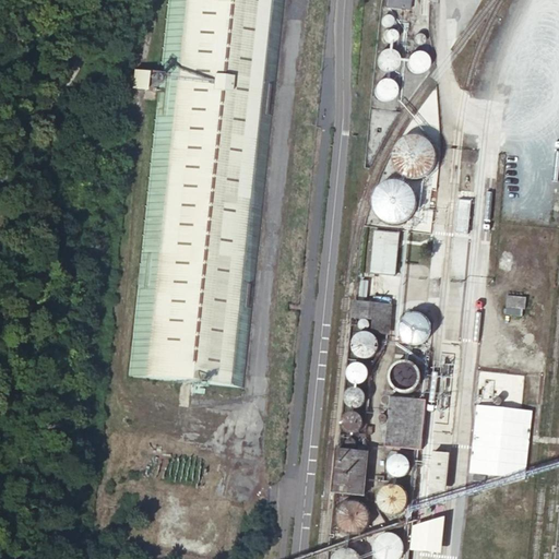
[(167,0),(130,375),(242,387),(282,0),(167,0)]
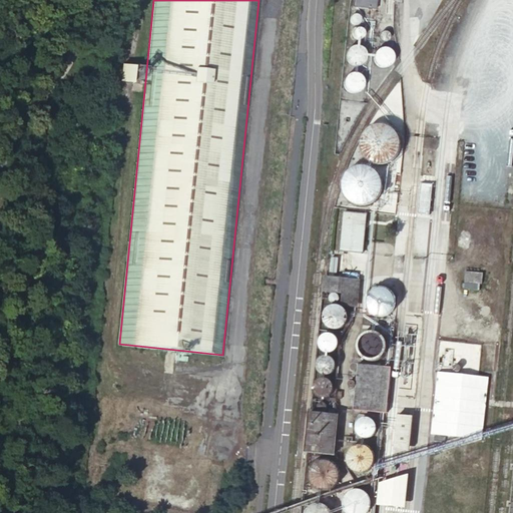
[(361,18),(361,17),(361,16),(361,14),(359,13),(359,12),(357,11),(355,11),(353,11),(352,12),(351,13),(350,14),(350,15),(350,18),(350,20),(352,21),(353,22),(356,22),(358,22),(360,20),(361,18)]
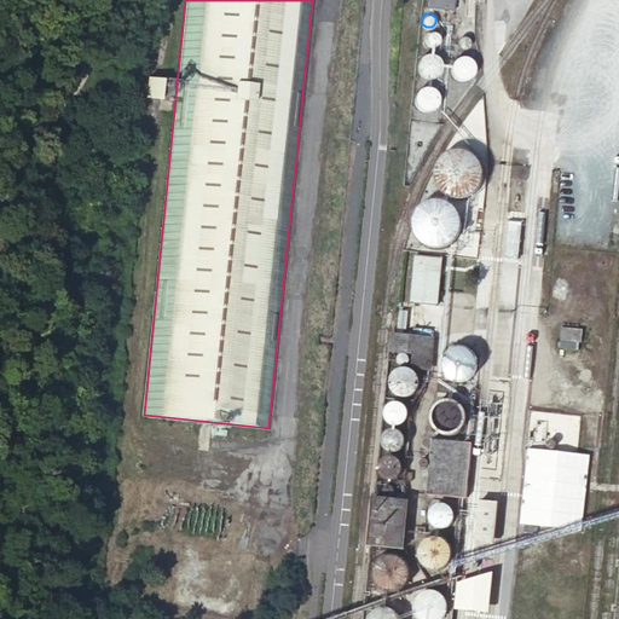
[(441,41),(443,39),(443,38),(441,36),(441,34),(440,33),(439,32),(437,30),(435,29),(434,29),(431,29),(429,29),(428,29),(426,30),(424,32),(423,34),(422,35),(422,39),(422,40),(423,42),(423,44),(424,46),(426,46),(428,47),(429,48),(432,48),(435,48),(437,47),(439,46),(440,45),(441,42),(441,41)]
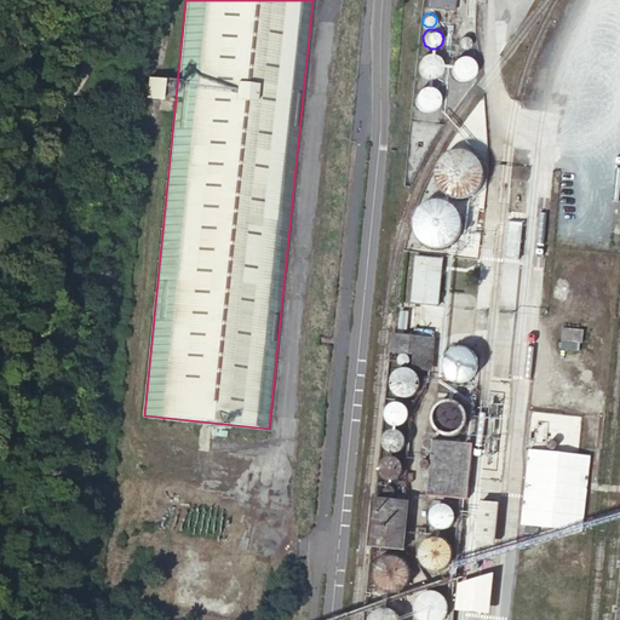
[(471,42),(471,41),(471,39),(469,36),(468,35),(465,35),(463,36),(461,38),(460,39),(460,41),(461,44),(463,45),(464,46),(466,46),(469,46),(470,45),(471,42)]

☆ ☆ ☆

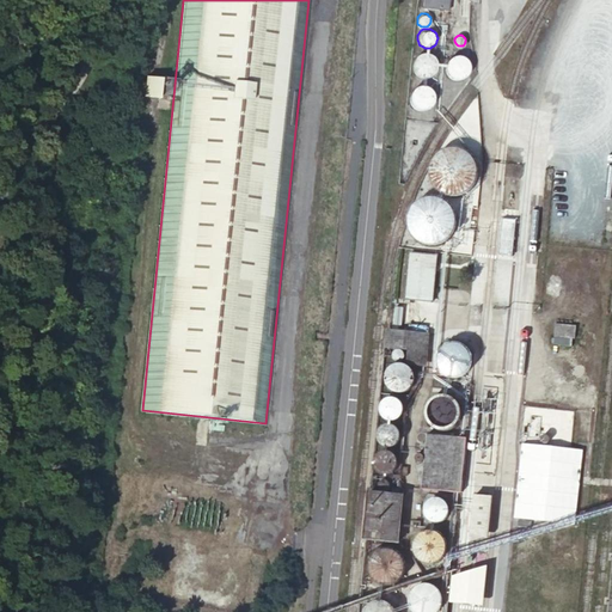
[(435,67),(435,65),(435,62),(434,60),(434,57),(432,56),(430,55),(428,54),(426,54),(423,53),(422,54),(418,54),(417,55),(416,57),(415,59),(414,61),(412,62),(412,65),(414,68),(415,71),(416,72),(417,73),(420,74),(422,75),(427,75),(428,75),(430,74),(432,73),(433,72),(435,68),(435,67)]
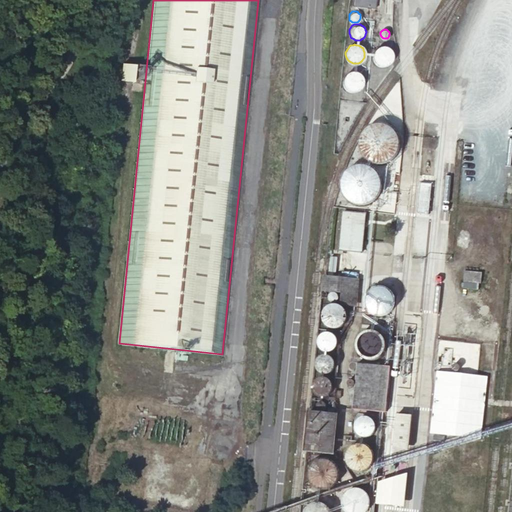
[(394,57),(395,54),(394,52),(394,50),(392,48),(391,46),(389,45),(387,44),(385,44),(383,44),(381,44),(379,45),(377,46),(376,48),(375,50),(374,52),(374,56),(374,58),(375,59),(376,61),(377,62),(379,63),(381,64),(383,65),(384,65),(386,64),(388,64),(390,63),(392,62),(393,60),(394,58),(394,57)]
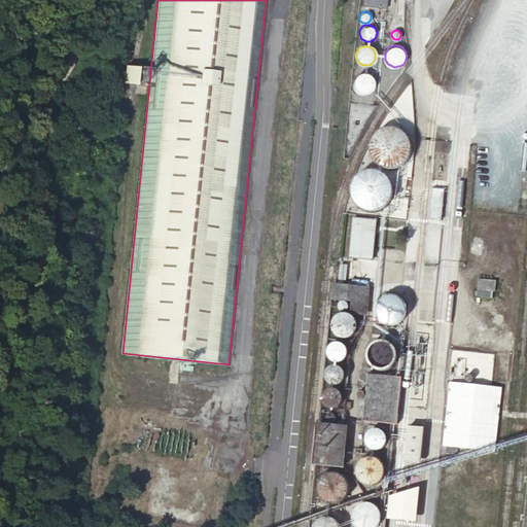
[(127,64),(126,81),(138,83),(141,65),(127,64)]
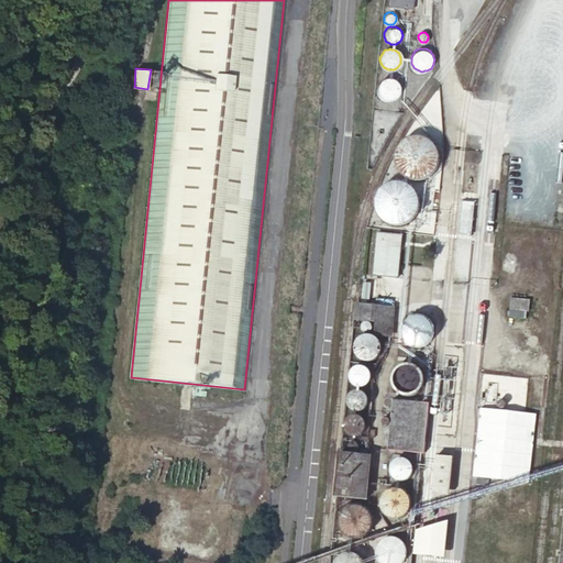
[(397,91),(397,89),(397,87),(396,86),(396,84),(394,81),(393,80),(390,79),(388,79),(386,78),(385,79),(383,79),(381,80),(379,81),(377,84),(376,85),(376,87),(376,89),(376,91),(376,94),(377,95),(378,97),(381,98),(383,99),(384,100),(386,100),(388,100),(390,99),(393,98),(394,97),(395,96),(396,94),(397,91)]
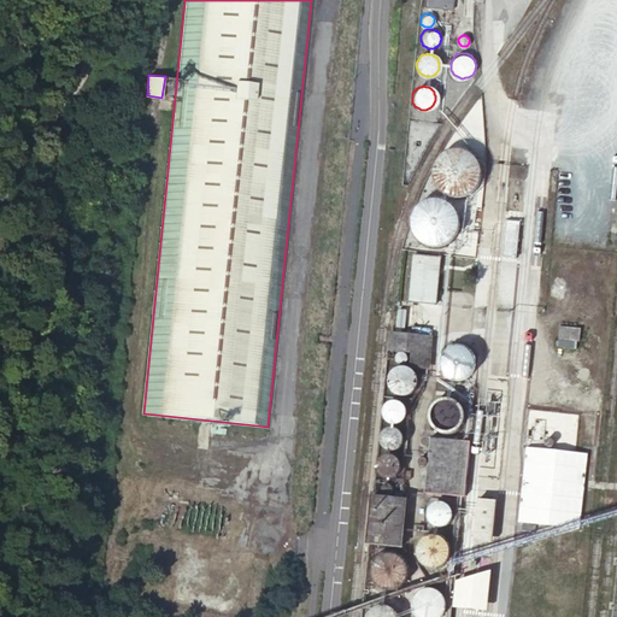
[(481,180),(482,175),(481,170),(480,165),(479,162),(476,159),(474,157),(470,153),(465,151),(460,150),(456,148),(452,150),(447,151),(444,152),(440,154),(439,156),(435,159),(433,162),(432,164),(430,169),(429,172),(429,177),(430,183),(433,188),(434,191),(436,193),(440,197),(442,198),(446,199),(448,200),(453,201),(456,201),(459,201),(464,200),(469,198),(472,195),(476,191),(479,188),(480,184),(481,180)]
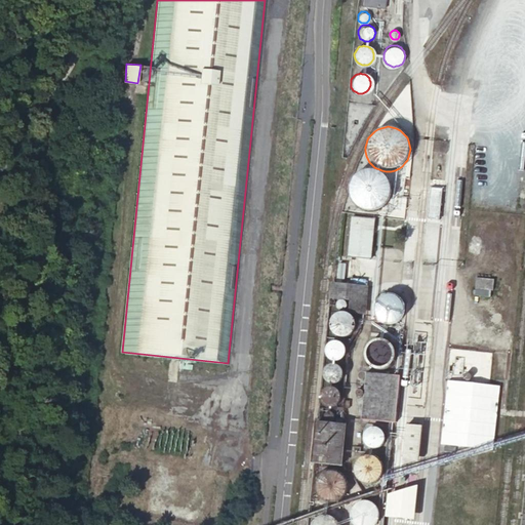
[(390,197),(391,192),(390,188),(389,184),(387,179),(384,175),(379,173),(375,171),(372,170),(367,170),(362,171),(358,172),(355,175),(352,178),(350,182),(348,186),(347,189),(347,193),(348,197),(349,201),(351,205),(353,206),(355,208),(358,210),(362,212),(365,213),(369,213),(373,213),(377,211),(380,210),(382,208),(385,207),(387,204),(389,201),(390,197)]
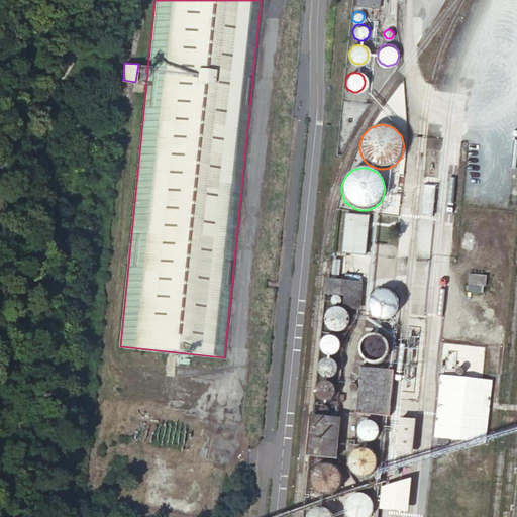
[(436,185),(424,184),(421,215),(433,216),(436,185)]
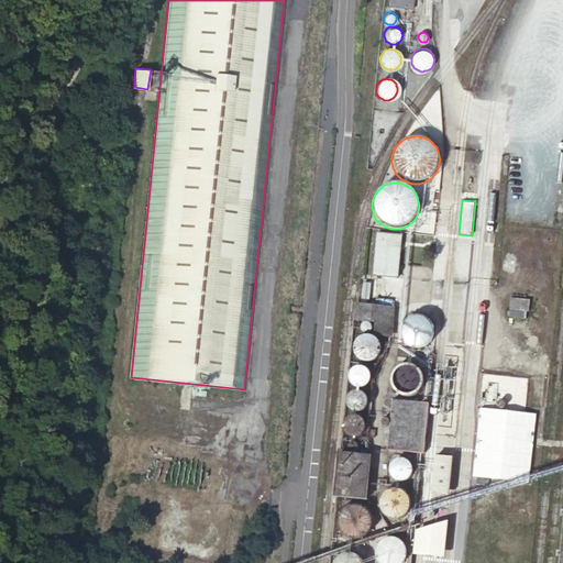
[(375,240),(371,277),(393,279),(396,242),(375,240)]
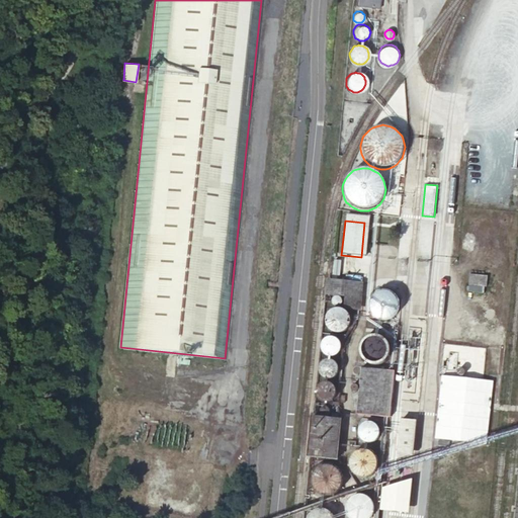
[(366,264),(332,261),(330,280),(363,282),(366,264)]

☆ ☆ ☆

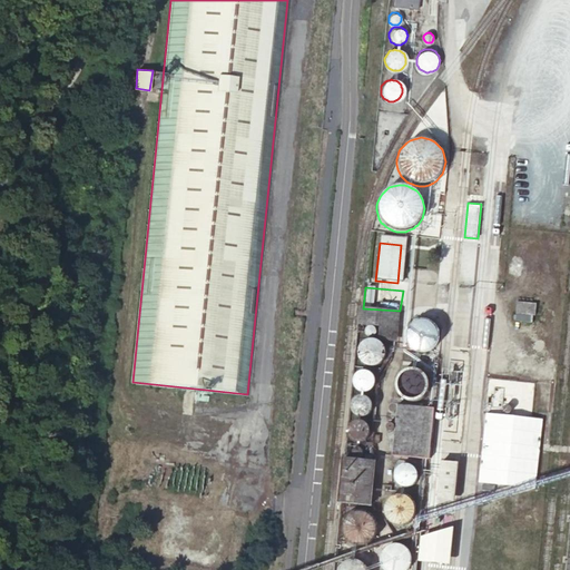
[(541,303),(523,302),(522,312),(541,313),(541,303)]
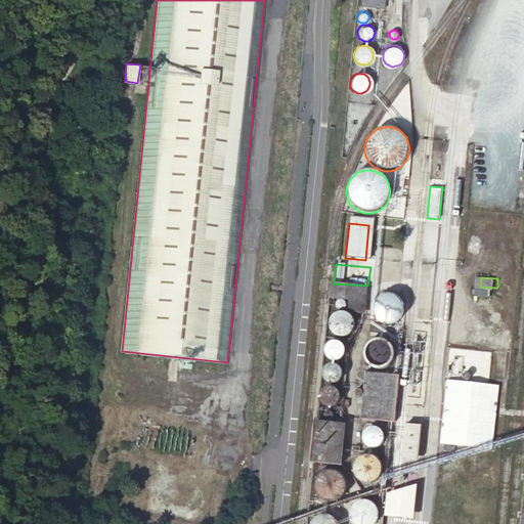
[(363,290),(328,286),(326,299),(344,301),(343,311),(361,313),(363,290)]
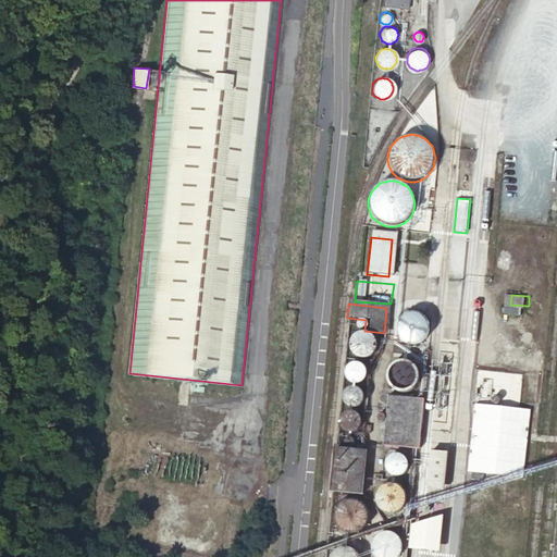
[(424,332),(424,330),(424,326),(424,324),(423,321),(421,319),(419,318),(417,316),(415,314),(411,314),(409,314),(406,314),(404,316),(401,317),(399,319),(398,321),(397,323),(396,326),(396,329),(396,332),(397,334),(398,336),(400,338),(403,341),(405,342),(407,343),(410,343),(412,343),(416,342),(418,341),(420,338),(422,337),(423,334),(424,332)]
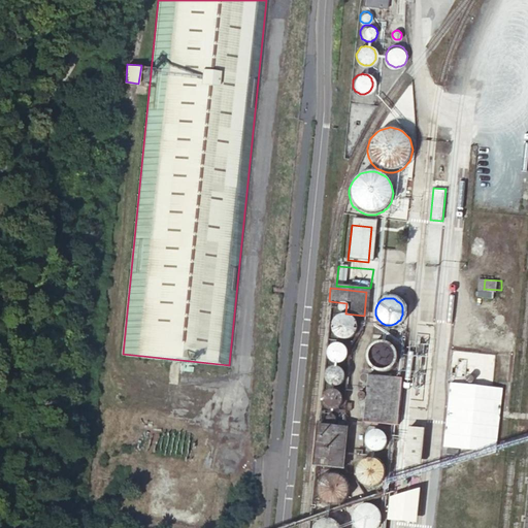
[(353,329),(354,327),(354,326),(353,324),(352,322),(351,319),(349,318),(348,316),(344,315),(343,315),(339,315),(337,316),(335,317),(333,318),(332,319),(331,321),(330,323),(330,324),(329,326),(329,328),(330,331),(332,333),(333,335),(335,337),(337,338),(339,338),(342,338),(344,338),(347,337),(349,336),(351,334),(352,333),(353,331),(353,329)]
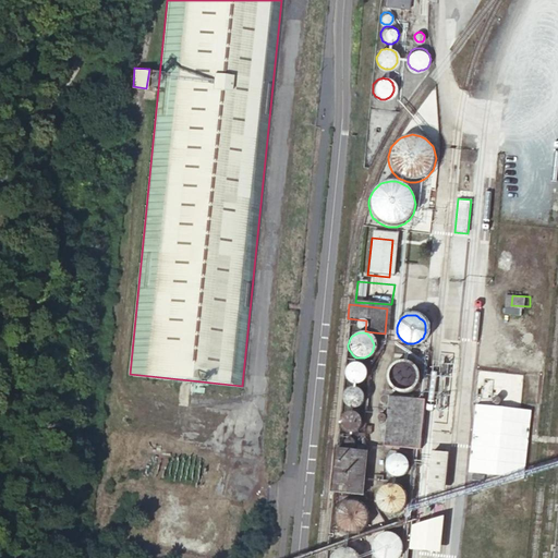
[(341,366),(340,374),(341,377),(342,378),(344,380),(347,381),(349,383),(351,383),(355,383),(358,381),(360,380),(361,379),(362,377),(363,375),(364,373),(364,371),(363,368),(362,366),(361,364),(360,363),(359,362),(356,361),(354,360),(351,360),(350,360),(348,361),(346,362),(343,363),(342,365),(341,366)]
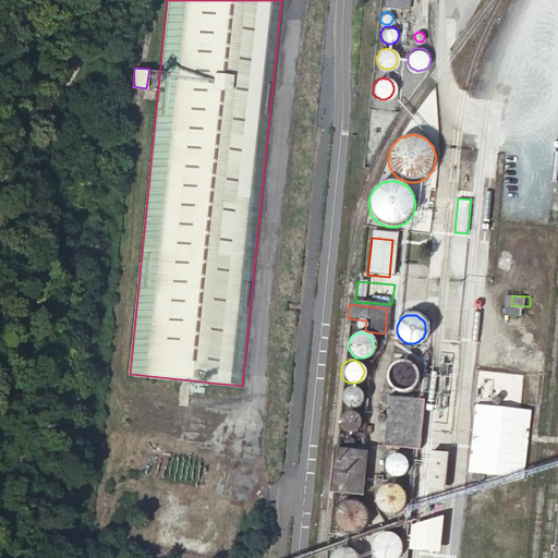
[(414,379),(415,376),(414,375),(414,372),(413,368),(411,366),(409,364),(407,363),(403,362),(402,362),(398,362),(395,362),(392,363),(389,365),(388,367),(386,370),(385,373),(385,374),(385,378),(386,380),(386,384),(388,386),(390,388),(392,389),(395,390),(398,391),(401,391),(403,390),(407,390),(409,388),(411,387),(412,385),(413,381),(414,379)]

☆ ☆ ☆

Look through the listing above for the line with "[(127,64),(126,81),(138,83),(141,65),(127,64)]" and the line with "[(366,264),(332,261),(330,280),(363,282),(366,264)]". Write out exactly those lines and everything between, leaving out pictures.

[(127,64),(126,81),(138,83),(141,65),(127,64)]
[(397,91),(397,89),(397,87),(396,86),(396,84),(394,81),(393,80),(390,79),(388,79),(386,78),(385,79),(383,79),(381,80),(379,81),(377,84),(376,85),(376,87),(376,89),(376,91),(376,94),(377,95),(378,97),(381,98),(383,99),(384,100),(386,100),(388,100),(390,99),(393,98),(394,97),(395,96),(396,94),(397,91)]
[(481,180),(482,175),(481,170),(480,165),(479,162),(476,159),(474,157),(470,153),(465,151),(460,150),(456,148),(452,150),(447,151),(444,152),(440,154),(439,156),(435,159),(433,162),(432,164),(430,169),(429,172),(429,177),(430,183),(433,188),(434,191),(436,193),(440,197),(442,198),(446,199),(448,200),(453,201),(456,201),(459,201),(464,200),(469,198),(472,195),(476,191),(479,188),(480,184),(481,180)]
[(390,197),(391,192),(390,188),(389,184),(387,179),(384,175),(379,173),(375,171),(372,170),(367,170),(362,171),(358,172),(355,175),(352,178),(350,182),(348,186),(347,189),(347,193),(348,197),(349,201),(351,205),(353,206),(355,208),(358,210),(362,212),(365,213),(369,213),(373,213),(377,211),(380,210),(382,208),(385,207),(387,204),(389,201),(390,197)]
[(436,185),(424,184),(421,215),(433,216),(436,185)]
[(375,240),(371,277),(393,279),(396,242),(375,240)]
[(366,264),(332,261),(330,280),(363,282),(366,264)]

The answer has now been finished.